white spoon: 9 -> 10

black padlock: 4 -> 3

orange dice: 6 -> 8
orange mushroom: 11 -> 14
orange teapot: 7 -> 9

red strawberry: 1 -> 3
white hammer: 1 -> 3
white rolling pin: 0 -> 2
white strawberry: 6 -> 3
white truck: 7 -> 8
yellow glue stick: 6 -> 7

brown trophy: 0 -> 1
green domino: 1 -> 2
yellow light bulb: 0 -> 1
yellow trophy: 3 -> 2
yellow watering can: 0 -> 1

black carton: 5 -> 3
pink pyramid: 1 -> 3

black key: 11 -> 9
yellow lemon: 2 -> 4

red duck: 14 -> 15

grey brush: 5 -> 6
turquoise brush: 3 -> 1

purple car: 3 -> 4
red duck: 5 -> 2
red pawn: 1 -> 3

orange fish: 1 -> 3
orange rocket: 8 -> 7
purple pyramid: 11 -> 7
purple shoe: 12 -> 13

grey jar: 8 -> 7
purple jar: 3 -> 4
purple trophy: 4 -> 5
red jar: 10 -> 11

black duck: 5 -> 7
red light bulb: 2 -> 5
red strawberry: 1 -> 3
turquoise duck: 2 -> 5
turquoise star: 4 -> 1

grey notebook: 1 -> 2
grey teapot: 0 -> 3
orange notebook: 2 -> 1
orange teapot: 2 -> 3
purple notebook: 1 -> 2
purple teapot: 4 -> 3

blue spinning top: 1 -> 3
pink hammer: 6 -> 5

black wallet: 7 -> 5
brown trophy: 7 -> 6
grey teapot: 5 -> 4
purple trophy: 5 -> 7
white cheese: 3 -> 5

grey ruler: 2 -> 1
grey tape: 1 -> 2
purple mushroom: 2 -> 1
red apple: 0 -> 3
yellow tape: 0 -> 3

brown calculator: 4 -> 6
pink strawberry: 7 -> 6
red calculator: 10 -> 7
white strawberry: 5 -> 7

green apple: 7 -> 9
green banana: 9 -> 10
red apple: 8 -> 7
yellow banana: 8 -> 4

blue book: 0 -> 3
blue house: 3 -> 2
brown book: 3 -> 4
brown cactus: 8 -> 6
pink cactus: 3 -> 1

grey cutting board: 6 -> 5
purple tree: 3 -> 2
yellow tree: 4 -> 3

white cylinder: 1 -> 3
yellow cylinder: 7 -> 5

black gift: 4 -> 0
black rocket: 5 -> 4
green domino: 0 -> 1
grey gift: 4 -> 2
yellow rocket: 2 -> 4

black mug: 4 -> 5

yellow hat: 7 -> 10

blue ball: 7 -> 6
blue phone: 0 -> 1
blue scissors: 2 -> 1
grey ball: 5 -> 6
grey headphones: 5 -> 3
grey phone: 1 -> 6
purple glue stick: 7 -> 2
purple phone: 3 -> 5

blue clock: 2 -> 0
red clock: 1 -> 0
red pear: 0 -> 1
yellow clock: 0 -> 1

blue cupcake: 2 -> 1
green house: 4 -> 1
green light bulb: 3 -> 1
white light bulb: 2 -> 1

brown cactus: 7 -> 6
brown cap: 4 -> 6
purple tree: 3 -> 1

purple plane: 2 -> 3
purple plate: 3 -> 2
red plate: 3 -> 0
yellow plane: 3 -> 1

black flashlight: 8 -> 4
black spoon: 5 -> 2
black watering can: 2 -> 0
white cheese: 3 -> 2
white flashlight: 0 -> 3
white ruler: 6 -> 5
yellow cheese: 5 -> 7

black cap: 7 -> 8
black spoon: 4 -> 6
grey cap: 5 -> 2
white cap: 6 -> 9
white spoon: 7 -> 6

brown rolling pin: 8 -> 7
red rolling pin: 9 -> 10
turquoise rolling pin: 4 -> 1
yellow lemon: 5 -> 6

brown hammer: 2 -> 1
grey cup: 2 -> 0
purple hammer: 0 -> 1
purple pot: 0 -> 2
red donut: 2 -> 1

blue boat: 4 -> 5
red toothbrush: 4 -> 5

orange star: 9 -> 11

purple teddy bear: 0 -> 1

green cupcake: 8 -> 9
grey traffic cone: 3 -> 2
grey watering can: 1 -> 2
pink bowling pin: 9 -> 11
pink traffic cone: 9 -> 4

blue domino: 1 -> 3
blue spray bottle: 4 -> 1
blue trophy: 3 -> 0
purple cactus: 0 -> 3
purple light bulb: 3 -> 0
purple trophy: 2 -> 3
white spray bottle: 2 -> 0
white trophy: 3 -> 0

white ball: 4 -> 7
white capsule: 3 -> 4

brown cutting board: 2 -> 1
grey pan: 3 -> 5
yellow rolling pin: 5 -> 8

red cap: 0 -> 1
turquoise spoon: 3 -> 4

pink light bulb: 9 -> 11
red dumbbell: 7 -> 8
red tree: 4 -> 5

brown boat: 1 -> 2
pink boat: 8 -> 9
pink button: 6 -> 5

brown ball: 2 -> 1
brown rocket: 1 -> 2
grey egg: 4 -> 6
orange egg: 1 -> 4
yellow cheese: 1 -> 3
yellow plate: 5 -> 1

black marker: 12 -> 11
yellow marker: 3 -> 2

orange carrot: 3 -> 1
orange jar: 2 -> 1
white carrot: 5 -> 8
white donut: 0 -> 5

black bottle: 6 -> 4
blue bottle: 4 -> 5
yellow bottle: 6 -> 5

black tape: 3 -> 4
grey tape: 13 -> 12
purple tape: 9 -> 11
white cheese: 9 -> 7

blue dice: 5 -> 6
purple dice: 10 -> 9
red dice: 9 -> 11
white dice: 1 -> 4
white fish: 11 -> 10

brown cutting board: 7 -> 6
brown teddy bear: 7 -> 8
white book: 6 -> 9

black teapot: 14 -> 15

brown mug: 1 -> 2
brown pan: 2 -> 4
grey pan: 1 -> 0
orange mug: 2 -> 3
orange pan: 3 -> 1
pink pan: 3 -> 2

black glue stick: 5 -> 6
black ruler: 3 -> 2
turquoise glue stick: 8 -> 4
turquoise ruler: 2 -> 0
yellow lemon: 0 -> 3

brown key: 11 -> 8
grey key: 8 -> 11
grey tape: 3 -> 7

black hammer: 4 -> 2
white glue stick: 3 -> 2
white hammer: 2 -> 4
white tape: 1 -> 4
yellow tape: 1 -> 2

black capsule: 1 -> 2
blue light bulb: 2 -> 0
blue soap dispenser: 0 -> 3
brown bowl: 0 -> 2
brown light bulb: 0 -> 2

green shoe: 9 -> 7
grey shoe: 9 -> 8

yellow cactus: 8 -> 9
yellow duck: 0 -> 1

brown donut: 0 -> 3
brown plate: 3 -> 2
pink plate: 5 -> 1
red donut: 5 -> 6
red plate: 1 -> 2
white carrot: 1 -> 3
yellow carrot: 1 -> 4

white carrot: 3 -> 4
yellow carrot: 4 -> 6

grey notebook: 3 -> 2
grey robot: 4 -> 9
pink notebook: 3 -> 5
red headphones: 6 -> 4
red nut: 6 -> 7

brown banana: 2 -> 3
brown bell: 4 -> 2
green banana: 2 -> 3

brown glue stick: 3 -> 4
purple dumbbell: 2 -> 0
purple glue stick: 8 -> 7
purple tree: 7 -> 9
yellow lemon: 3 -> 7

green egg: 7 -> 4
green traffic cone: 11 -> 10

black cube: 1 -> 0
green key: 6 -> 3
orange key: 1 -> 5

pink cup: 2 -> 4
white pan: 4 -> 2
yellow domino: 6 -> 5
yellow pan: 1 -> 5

- _Your instructions_
The listing above holds a line with "turquoise brush: 3 -> 1" and a line with "turquoise star: 4 -> 1". Print the stretch from the first through the second, exactly and alone.

- _Response_
turquoise brush: 3 -> 1

purple car: 3 -> 4
red duck: 5 -> 2
red pawn: 1 -> 3

orange fish: 1 -> 3
orange rocket: 8 -> 7
purple pyramid: 11 -> 7
purple shoe: 12 -> 13

grey jar: 8 -> 7
purple jar: 3 -> 4
purple trophy: 4 -> 5
red jar: 10 -> 11

black duck: 5 -> 7
red light bulb: 2 -> 5
red strawberry: 1 -> 3
turquoise duck: 2 -> 5
turquoise star: 4 -> 1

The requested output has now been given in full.